Data:
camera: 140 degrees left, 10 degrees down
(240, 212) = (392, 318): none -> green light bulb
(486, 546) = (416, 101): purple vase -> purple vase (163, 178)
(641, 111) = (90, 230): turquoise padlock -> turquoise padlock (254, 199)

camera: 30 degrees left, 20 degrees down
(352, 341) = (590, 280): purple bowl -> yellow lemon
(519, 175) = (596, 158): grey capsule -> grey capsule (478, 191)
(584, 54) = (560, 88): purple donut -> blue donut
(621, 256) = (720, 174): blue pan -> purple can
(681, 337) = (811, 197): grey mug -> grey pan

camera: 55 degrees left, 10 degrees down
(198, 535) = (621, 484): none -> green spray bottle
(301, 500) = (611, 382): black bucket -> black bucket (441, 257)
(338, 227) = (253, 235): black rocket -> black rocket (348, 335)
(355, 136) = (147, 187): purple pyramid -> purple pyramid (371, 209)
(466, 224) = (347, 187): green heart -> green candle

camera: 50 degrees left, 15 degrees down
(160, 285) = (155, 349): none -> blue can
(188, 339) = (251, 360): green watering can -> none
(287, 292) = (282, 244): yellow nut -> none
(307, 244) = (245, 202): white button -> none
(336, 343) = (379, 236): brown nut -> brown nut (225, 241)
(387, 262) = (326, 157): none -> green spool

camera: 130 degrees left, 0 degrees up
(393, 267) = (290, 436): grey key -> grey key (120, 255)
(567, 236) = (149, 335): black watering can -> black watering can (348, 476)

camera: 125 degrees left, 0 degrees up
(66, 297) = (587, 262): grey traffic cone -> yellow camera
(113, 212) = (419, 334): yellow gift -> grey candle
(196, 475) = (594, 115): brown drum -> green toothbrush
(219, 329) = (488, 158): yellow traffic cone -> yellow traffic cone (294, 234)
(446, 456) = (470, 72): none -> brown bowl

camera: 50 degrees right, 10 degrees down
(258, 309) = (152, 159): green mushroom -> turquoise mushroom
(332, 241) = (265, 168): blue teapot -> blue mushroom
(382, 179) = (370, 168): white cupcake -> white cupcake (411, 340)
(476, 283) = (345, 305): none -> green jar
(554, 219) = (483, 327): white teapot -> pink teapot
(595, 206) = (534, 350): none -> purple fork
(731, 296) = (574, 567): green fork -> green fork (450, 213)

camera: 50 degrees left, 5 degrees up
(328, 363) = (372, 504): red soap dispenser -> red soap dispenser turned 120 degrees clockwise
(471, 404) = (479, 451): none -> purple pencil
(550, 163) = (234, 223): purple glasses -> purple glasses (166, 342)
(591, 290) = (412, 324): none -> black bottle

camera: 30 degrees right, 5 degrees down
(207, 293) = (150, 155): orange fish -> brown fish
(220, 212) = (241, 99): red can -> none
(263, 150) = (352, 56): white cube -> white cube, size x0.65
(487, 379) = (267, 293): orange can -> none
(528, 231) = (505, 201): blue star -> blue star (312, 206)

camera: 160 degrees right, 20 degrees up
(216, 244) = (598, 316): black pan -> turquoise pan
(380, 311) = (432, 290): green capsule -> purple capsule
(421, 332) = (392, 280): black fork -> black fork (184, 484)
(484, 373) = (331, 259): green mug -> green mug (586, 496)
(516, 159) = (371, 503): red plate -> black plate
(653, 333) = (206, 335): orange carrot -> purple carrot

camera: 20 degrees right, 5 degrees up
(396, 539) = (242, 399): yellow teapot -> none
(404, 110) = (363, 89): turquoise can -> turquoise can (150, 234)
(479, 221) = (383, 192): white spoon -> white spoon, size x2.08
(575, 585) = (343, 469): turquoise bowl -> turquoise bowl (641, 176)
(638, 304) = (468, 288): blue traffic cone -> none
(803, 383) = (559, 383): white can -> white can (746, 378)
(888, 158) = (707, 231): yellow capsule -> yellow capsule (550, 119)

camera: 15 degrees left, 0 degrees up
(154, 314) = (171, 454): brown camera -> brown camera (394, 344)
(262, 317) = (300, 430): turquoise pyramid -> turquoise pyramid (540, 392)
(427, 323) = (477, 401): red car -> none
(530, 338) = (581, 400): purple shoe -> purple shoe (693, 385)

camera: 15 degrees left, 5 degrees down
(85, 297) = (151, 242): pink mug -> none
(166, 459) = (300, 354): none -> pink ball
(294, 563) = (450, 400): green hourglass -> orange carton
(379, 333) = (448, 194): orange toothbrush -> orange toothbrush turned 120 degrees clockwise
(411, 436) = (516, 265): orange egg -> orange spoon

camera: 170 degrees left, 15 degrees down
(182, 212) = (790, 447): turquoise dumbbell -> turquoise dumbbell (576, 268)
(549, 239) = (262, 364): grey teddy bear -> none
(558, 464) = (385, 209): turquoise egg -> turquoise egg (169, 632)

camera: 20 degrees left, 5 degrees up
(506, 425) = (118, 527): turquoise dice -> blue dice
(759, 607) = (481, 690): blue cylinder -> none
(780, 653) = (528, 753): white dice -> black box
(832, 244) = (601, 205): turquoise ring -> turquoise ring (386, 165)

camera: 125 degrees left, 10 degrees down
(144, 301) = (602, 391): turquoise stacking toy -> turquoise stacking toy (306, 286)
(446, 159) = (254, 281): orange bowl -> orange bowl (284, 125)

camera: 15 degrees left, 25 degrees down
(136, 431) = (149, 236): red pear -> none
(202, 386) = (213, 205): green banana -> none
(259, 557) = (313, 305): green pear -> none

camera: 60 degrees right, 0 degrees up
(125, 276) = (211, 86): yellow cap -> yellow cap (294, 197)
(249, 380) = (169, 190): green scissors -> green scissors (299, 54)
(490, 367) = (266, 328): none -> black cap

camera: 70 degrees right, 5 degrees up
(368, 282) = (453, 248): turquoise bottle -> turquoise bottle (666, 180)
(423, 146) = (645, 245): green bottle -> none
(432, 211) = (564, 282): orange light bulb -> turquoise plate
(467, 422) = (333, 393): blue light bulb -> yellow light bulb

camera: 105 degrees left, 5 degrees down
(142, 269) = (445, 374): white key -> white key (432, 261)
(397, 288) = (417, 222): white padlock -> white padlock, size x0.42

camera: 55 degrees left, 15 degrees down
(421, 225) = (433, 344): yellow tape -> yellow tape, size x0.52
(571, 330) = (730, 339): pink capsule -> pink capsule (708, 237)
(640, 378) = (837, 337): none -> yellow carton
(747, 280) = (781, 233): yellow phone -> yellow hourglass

To do: Work out how many lines in the records above contain the word "spoon". State only that number.

Exercise response: 2